## EXERCISE GOAL
Each line that includes "none" must be copied from the records.

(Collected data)
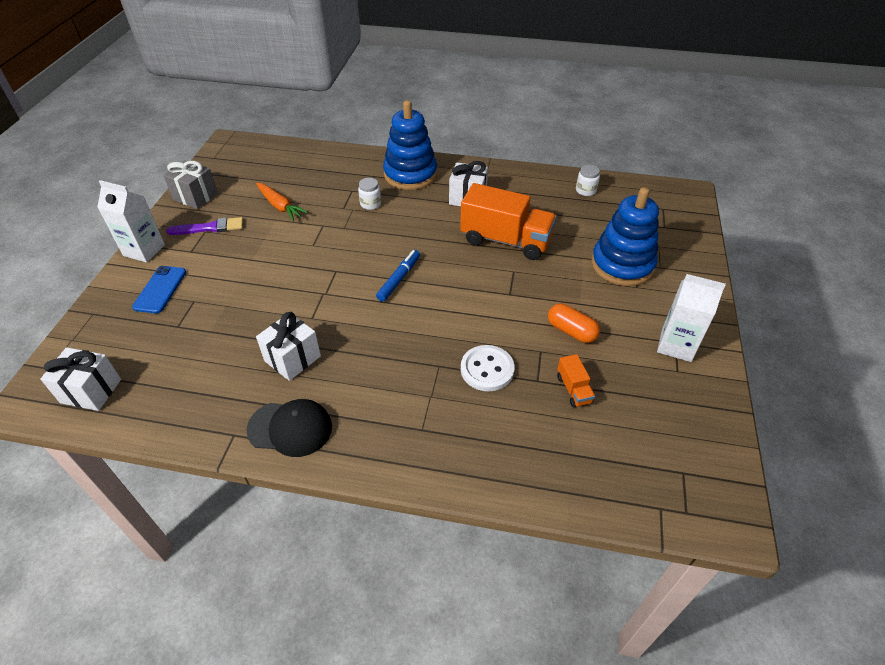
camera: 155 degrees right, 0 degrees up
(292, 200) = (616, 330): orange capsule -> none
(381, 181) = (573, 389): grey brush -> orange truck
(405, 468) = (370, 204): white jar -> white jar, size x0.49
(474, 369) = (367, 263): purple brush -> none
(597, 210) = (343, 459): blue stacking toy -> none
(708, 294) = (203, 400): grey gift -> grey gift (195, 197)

## TASK OUTPUT
(292, 200) = (616, 330): orange capsule -> none
(474, 369) = (367, 263): purple brush -> none
(597, 210) = (343, 459): blue stacking toy -> none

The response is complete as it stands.